## What to do
Taking the line that contains "yellow lemon: 2 -> 3" as the start and the last line of the data as the end, repeat exactly every line in that span, but no pictures.

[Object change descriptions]
━━━━━━━━━━━━━━━━━━━━━━━━━━━━━━
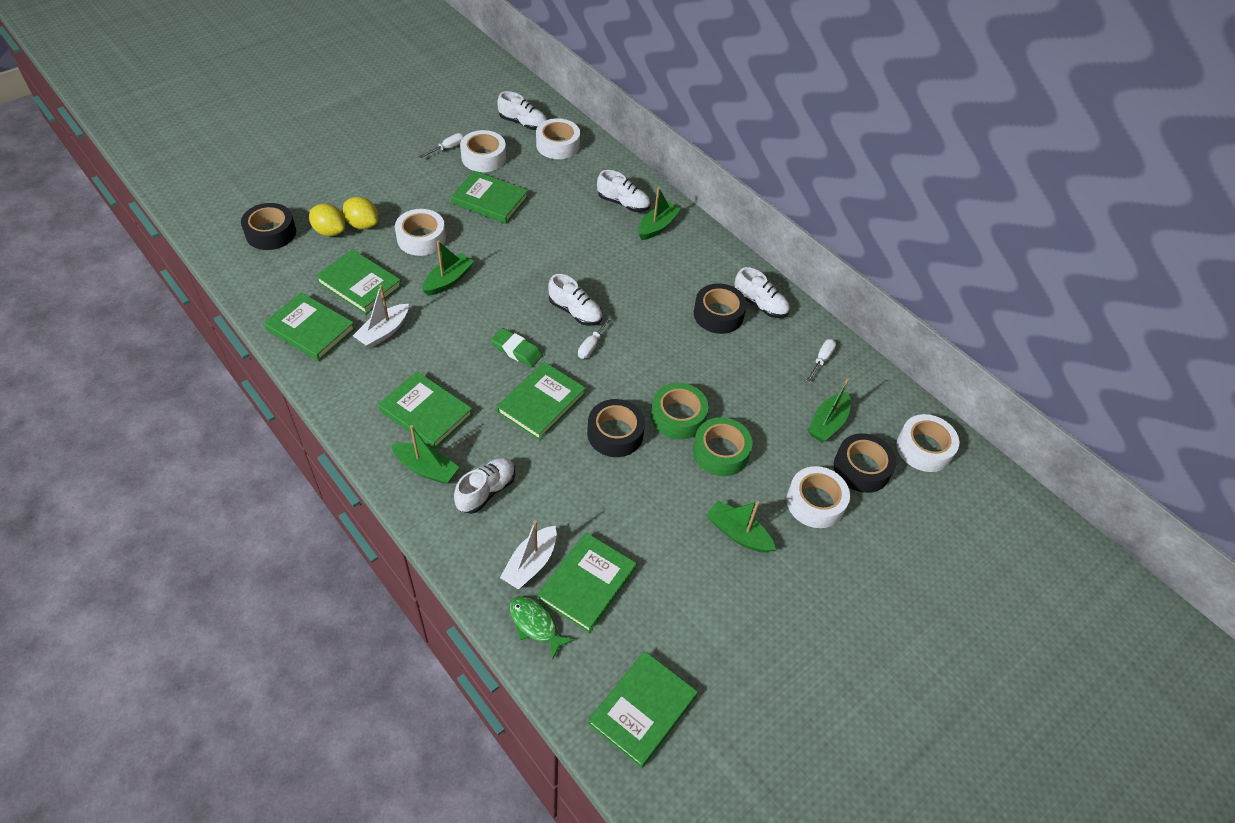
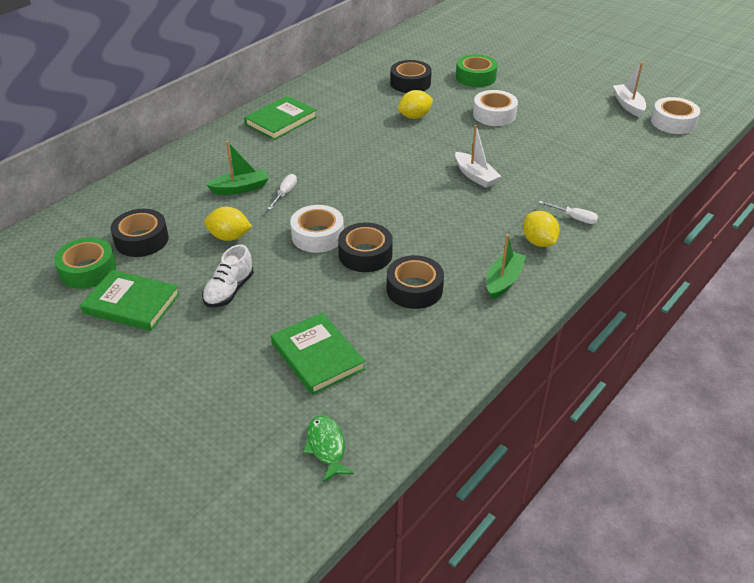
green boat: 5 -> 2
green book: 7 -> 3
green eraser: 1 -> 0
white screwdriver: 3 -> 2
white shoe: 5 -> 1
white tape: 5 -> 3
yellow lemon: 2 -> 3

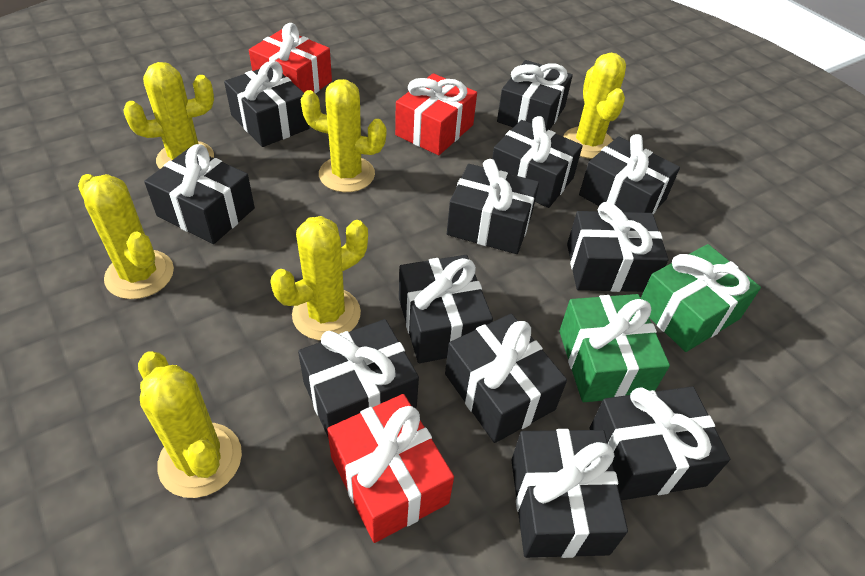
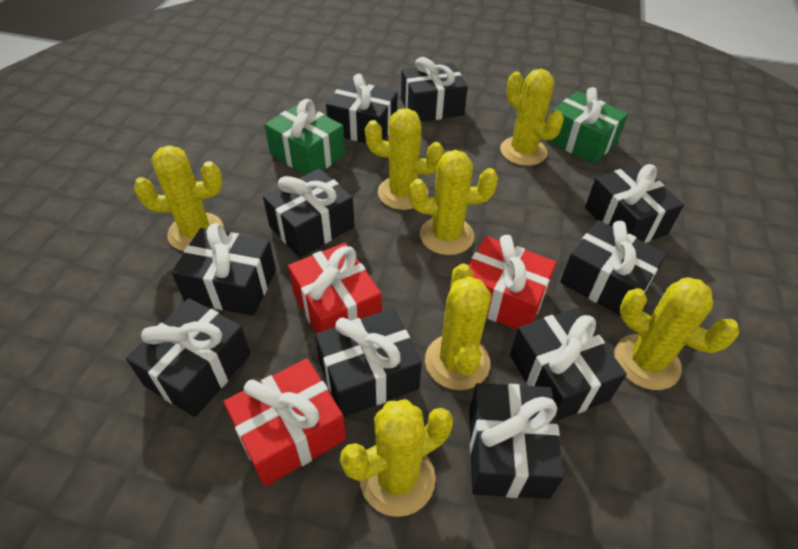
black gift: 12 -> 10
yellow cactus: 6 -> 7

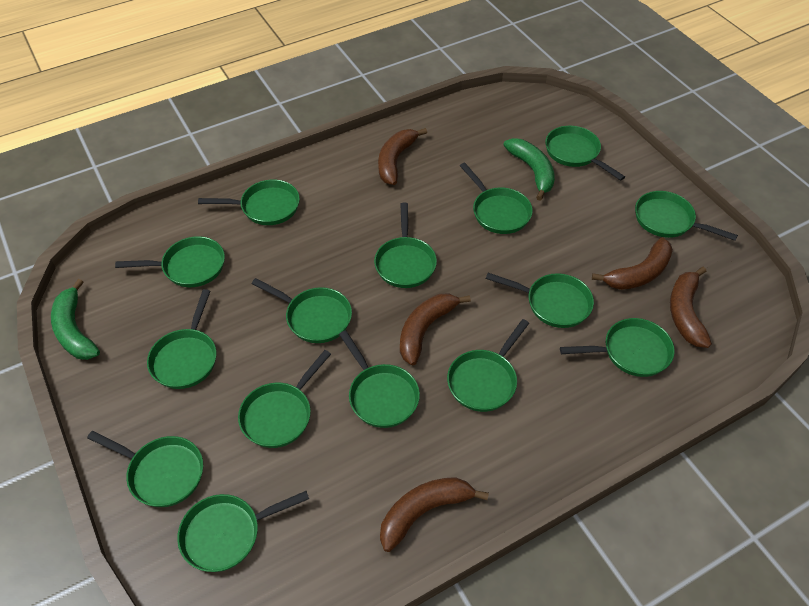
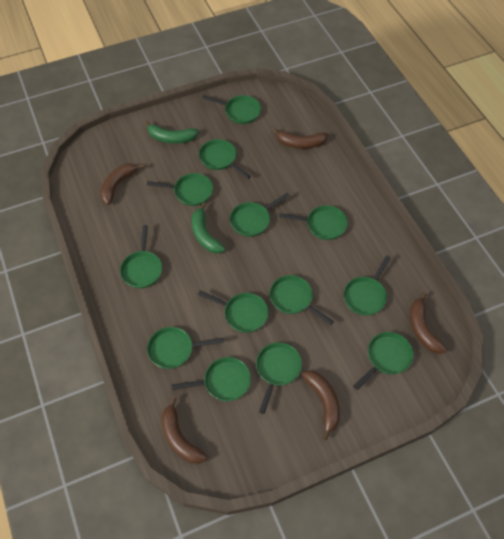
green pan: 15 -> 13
━━━━━━━━━━━━━━━━━━━━━━━━━━━━━━
## Response to this task
yellow lemon: 2 -> 3

black gift: 12 -> 10
yellow cactus: 6 -> 7

green pan: 15 -> 13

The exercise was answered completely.